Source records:
▬▬▬

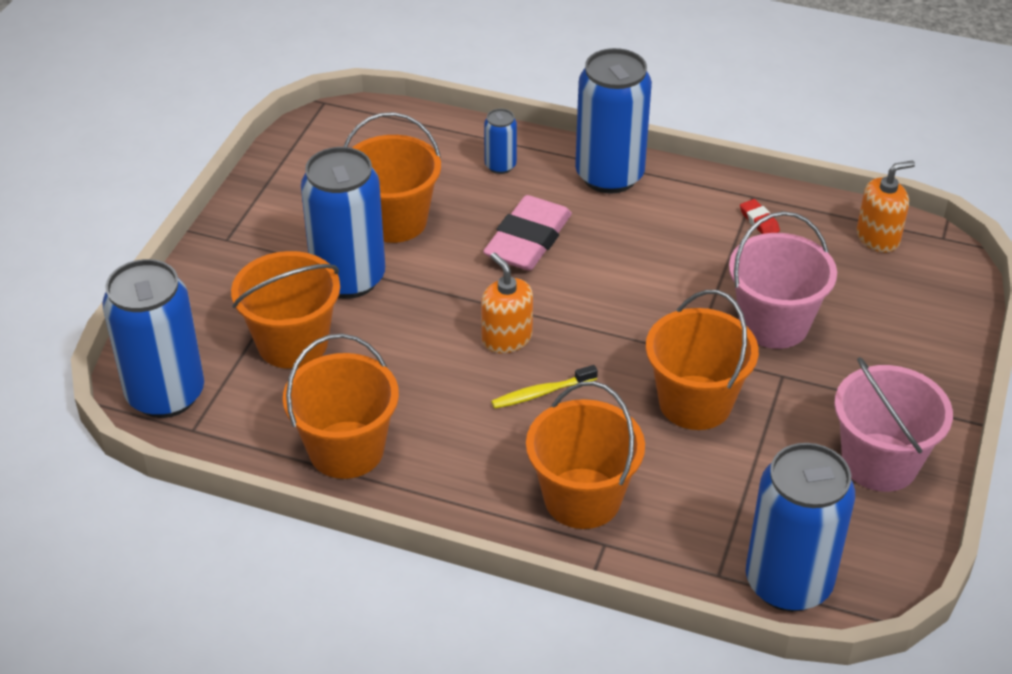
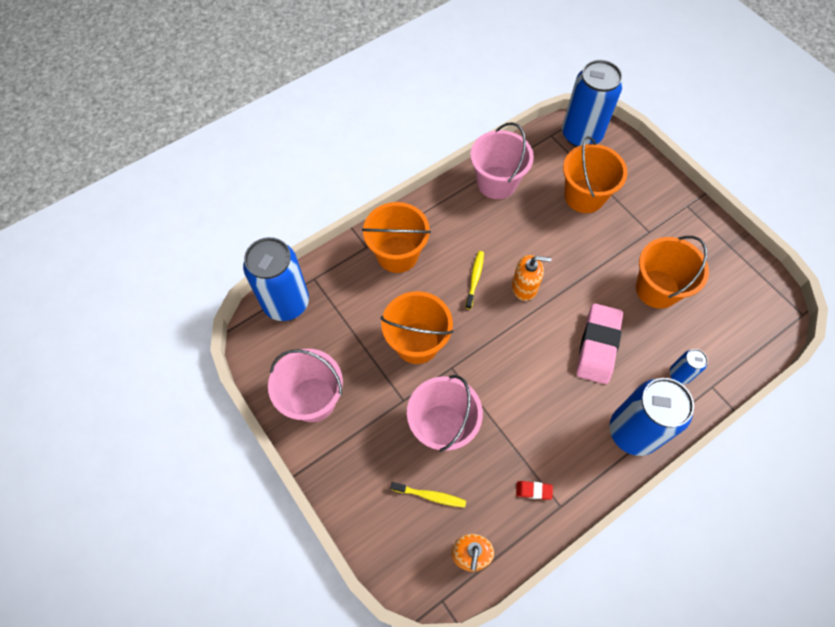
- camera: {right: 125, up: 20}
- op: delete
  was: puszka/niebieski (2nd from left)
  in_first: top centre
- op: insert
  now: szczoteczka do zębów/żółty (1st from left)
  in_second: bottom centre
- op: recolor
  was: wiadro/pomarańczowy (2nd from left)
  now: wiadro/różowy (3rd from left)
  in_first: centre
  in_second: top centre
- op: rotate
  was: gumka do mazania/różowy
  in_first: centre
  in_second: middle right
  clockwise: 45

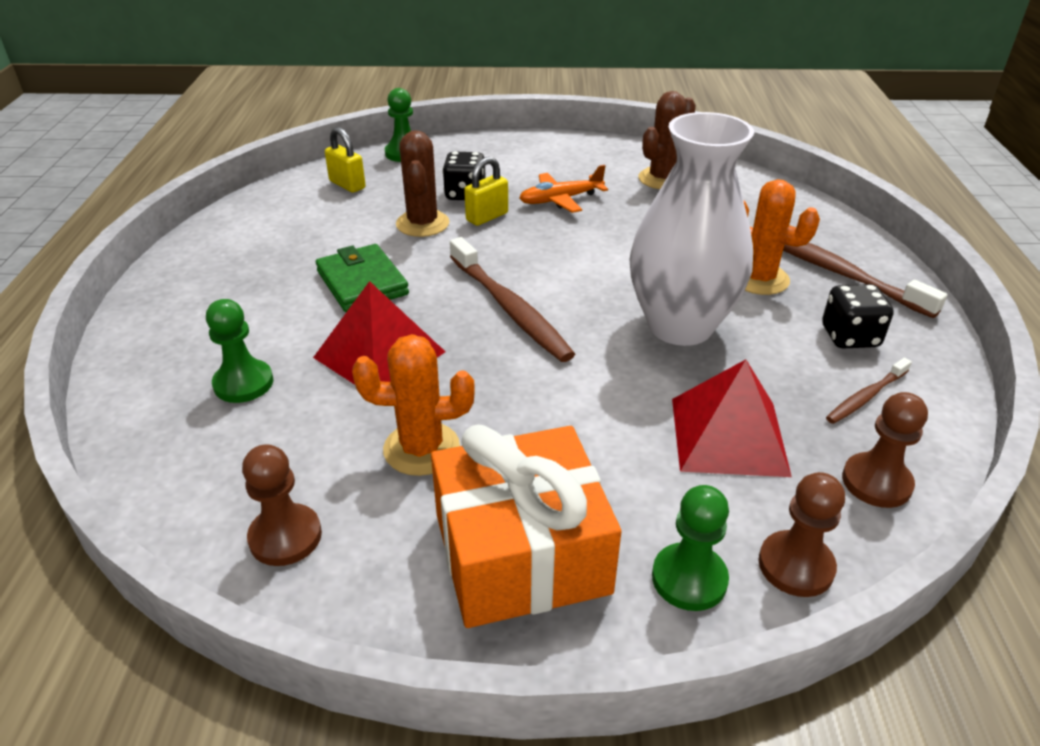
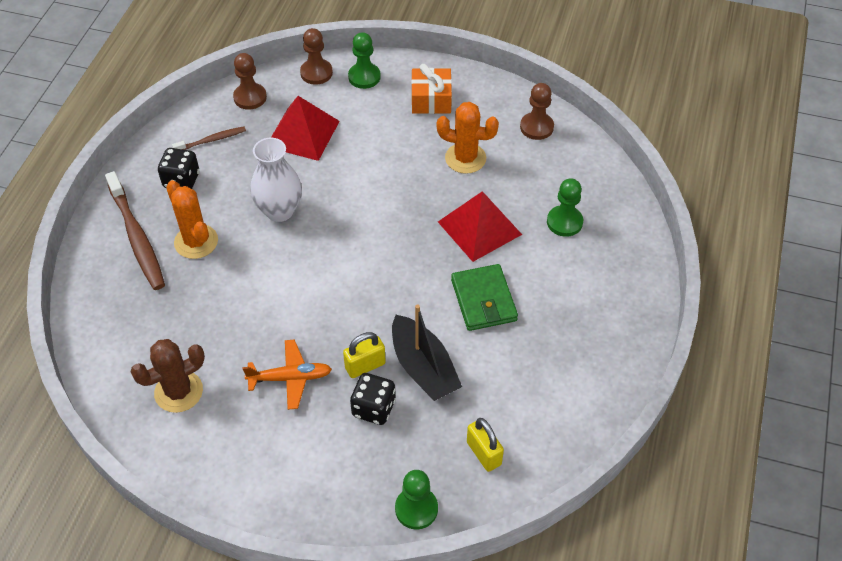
- camera: {right: -165, up: 15}
- op: delete
  was: szczoteczka do zębów/brązowy (1st from left)
  in_first: centre
- op: replace
  was: kaktus/brązowy (1st from left)
  now: łódka/czarny
  in_first: top centre
  in_second: centre
- op: resize
  was: prezent/pomarańczowy
  in_first: bottom centre
  in_second: top centre
  ratio: 0.58
- op: resize
  was: wazon/biały
  in_first: top centre
  in_second: top left
  ratio: 0.65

▬▬▬

Exercise instructions: Copy the records exactly. Skip the pictures.

Result of the exercise:
- camera: {right: 125, up: 20}
- op: delete
  was: puszka/niebieski (2nd from left)
  in_first: top centre
- op: insert
  now: szczoteczka do zębów/żółty (1st from left)
  in_second: bottom centre
- op: recolor
  was: wiadro/pomarańczowy (2nd from left)
  now: wiadro/różowy (3rd from left)
  in_first: centre
  in_second: top centre
- op: rotate
  was: gumka do mazania/różowy
  in_first: centre
  in_second: middle right
  clockwise: 45

- camera: {right: -165, up: 15}
- op: delete
  was: szczoteczka do zębów/brązowy (1st from left)
  in_first: centre
- op: replace
  was: kaktus/brązowy (1st from left)
  now: łódka/czarny
  in_first: top centre
  in_second: centre
- op: resize
  was: prezent/pomarańczowy
  in_first: bottom centre
  in_second: top centre
  ratio: 0.58
- op: resize
  was: wazon/biały
  in_first: top centre
  in_second: top left
  ratio: 0.65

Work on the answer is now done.